» Goal of the exercise
For the entries below, the result should be an exact transcription of the lines from the one with "DIGITS3 pin CLK: B0 -> A6" up to and including the one with "SCALE2 pin DT: A9 -> B10", and only those.

» Exercise data
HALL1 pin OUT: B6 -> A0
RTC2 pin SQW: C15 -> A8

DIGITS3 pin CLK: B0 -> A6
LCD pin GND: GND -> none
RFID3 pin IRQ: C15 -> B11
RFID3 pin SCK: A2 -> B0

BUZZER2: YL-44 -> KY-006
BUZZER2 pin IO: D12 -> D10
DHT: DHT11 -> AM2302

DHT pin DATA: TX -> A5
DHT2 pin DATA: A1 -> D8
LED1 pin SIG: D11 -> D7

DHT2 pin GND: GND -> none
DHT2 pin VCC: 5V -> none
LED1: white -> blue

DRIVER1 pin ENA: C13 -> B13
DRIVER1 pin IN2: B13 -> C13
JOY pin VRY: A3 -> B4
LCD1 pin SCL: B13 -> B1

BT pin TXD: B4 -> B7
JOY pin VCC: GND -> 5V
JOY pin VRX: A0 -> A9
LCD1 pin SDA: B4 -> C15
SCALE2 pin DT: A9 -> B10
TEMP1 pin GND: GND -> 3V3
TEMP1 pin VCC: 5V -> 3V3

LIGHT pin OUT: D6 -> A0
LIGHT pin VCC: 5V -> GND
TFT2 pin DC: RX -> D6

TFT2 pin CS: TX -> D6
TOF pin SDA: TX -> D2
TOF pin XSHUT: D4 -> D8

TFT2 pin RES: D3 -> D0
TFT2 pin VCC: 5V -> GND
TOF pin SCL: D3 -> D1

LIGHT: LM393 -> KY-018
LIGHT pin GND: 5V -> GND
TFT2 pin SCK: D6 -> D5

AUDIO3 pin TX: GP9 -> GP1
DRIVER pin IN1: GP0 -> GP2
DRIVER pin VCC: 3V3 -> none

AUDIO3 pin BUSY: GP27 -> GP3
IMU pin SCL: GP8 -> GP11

» Solution for this task
DIGITS3 pin CLK: B0 -> A6
LCD pin GND: GND -> none
RFID3 pin IRQ: C15 -> B11
RFID3 pin SCK: A2 -> B0

BUZZER2: YL-44 -> KY-006
BUZZER2 pin IO: D12 -> D10
DHT: DHT11 -> AM2302

DHT pin DATA: TX -> A5
DHT2 pin DATA: A1 -> D8
LED1 pin SIG: D11 -> D7

DHT2 pin GND: GND -> none
DHT2 pin VCC: 5V -> none
LED1: white -> blue

DRIVER1 pin ENA: C13 -> B13
DRIVER1 pin IN2: B13 -> C13
JOY pin VRY: A3 -> B4
LCD1 pin SCL: B13 -> B1

BT pin TXD: B4 -> B7
JOY pin VCC: GND -> 5V
JOY pin VRX: A0 -> A9
LCD1 pin SDA: B4 -> C15
SCALE2 pin DT: A9 -> B10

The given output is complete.